A run of records:
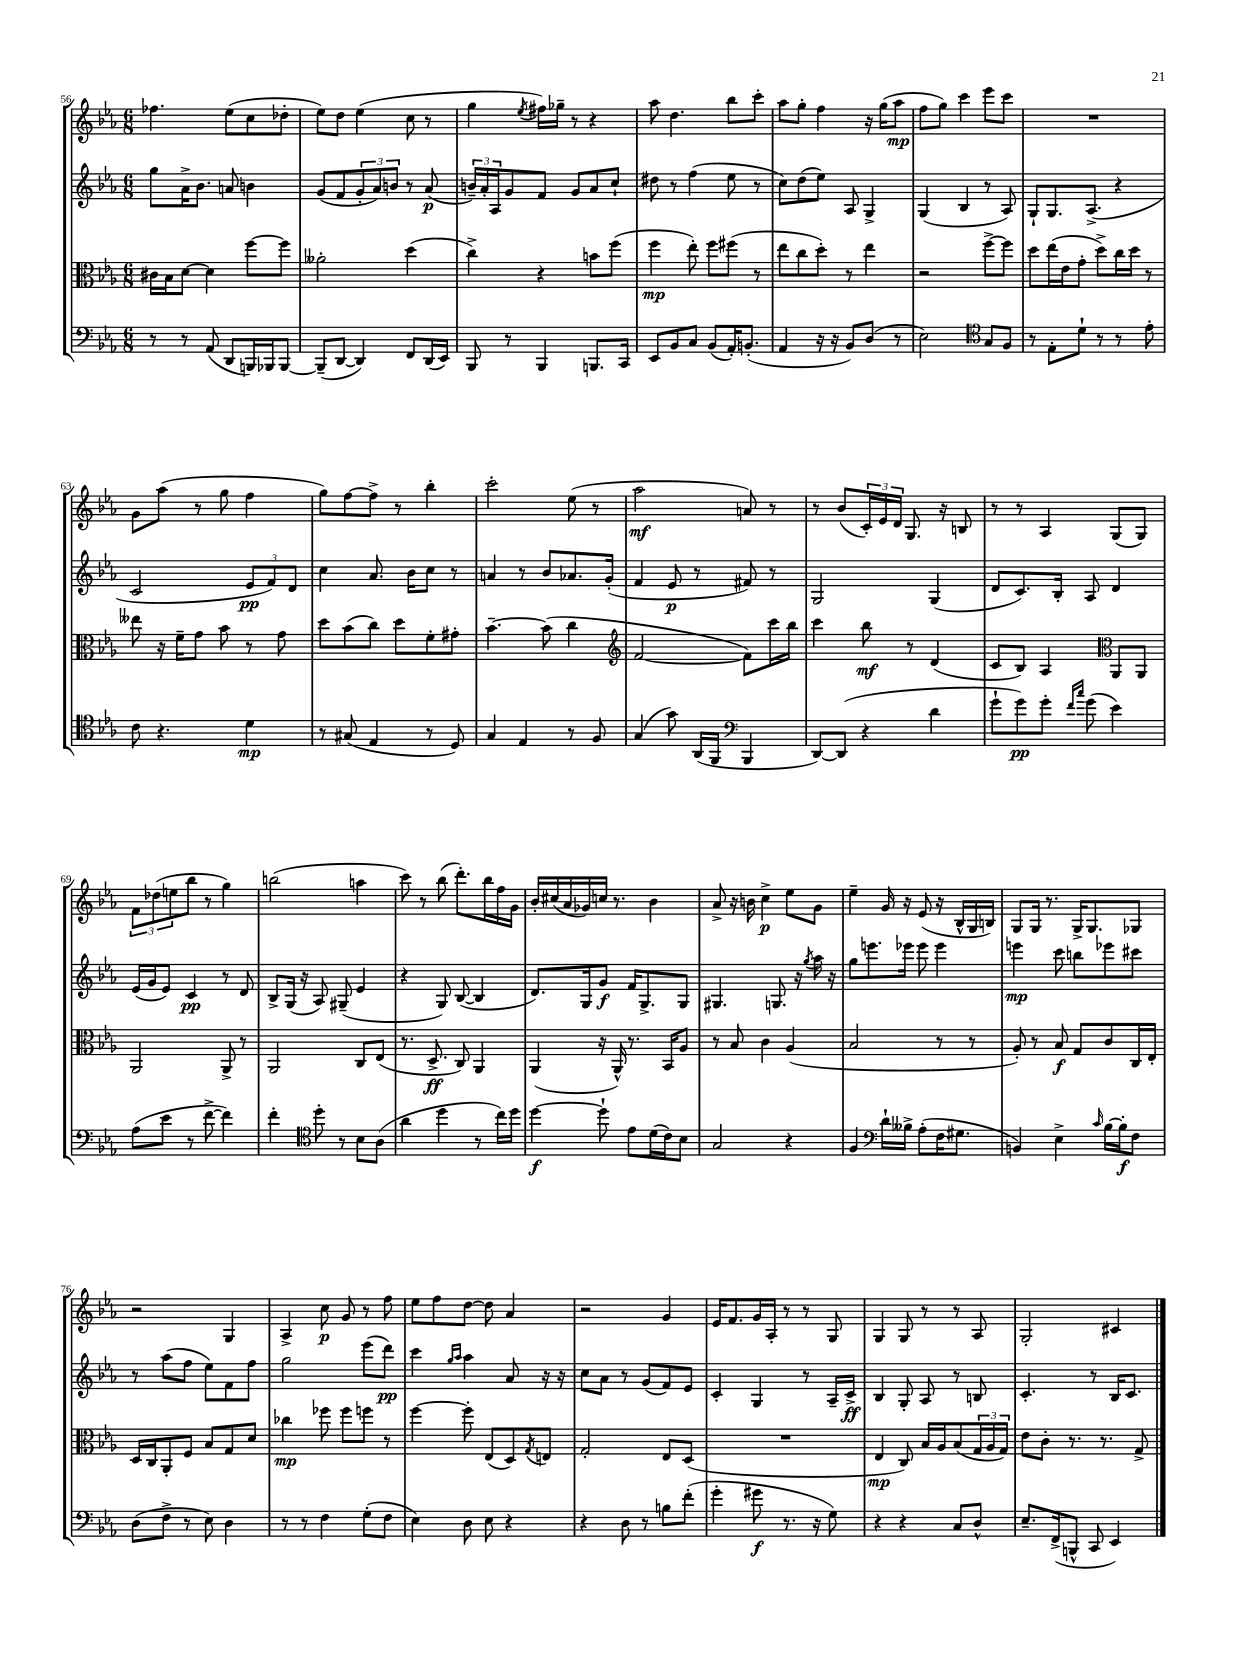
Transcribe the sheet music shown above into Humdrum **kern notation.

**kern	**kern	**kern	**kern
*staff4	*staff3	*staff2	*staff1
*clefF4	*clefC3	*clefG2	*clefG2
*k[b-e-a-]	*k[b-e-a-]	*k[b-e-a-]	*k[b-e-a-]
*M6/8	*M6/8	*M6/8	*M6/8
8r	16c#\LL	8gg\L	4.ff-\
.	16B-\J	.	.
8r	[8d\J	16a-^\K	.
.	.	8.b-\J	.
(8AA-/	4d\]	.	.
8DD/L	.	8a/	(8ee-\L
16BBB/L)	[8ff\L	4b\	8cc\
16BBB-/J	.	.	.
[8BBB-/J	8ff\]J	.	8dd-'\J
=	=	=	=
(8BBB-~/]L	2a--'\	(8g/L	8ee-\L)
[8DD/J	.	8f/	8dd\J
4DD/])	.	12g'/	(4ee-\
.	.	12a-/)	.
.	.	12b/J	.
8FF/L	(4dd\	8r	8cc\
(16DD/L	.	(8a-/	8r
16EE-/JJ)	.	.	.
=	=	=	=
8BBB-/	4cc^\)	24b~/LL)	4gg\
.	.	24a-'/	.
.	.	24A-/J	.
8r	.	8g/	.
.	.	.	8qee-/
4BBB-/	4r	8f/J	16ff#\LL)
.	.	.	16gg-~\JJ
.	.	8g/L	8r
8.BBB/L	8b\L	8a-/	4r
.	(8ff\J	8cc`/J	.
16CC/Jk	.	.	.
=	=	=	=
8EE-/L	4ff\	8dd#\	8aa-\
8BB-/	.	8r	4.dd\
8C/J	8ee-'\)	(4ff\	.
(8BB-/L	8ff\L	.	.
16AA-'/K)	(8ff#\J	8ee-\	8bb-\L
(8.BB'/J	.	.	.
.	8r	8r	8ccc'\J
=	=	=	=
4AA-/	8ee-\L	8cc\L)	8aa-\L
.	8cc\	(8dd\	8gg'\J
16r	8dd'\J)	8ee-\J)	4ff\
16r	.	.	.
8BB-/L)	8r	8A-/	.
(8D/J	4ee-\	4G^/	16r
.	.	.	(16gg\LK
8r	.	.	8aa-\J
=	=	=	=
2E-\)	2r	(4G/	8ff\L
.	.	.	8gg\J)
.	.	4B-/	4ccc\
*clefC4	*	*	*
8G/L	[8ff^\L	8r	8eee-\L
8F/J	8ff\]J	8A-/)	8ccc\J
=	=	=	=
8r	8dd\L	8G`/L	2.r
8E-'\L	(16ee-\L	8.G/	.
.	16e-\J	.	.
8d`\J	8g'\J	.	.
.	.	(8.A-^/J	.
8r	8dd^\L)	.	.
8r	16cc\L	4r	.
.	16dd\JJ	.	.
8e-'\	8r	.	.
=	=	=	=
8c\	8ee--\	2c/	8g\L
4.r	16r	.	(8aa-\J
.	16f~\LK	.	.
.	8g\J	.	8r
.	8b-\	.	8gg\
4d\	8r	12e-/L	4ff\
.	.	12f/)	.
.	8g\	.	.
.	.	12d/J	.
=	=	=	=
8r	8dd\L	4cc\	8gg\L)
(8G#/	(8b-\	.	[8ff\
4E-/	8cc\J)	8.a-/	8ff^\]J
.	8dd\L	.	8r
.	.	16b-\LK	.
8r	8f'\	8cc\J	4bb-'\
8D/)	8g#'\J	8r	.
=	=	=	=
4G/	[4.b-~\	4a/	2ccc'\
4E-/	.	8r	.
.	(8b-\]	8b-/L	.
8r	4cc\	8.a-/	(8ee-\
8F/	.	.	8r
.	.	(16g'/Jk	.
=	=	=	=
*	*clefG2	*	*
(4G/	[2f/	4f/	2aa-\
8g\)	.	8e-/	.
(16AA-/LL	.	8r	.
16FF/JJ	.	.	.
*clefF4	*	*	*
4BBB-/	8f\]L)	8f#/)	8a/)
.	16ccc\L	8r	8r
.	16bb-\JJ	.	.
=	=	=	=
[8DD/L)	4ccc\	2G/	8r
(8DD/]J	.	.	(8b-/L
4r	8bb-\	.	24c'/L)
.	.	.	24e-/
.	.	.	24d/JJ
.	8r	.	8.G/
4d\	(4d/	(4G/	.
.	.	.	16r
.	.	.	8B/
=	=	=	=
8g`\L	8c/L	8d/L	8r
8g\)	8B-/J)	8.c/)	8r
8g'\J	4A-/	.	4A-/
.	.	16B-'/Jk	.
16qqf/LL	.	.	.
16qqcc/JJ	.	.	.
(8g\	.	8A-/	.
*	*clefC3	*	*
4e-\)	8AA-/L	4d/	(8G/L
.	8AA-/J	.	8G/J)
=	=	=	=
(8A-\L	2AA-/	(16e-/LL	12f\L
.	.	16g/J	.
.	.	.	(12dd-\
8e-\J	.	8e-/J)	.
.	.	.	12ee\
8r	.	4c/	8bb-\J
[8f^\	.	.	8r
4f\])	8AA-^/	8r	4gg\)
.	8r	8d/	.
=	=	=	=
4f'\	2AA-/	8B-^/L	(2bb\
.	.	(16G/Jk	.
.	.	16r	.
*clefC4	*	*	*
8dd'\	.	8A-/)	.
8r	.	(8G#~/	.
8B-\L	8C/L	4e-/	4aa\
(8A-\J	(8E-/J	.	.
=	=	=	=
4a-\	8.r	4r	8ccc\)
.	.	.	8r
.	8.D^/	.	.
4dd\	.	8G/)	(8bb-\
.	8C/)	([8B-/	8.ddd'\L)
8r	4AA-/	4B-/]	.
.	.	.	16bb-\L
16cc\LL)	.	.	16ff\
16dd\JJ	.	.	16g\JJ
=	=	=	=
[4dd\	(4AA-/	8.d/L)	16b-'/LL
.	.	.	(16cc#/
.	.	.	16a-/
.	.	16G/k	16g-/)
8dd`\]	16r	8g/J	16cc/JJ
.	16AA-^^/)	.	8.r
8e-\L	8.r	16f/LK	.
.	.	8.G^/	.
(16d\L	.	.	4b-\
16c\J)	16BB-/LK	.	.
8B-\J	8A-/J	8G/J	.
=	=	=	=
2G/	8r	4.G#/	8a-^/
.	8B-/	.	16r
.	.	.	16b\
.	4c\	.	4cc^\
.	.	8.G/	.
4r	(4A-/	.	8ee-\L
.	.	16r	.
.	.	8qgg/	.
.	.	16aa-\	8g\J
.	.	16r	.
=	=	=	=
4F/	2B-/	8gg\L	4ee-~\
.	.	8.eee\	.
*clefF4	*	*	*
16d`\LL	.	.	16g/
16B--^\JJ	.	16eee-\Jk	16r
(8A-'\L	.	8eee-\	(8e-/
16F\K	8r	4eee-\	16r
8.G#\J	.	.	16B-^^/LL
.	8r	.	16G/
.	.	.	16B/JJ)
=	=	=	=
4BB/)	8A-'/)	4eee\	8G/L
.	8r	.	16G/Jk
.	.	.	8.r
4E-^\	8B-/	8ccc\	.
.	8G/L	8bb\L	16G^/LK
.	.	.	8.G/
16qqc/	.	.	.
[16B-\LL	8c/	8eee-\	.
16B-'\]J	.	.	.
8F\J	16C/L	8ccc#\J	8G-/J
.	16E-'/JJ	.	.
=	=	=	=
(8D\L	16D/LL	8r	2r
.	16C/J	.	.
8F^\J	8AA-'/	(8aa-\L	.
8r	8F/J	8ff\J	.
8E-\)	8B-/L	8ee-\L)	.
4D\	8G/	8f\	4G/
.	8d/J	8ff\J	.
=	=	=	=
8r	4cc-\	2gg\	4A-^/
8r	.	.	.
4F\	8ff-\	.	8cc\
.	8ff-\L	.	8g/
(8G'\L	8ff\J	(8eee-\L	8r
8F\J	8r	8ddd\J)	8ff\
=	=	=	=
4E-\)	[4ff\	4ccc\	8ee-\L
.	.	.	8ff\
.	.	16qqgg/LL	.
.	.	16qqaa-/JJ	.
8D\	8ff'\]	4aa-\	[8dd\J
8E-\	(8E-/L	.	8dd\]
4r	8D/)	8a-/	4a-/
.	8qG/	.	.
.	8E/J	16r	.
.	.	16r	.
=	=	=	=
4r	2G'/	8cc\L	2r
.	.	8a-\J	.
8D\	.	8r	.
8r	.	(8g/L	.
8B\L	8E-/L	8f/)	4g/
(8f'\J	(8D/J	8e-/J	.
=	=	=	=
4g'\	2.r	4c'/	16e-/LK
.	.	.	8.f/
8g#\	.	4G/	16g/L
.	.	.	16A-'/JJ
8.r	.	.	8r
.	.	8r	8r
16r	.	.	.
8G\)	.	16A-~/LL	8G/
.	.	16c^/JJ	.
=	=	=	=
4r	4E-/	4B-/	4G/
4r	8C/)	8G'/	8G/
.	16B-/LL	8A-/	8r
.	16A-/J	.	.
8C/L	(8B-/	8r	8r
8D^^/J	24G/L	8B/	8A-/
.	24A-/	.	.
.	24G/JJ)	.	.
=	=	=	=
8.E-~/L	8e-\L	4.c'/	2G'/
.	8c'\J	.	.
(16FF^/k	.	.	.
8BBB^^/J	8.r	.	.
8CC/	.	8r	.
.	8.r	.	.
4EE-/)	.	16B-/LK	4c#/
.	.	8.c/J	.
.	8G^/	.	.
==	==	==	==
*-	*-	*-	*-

— Brief —
Count how many lines of the data above contain the string "kern". Reply with the number only.

— Task output —
2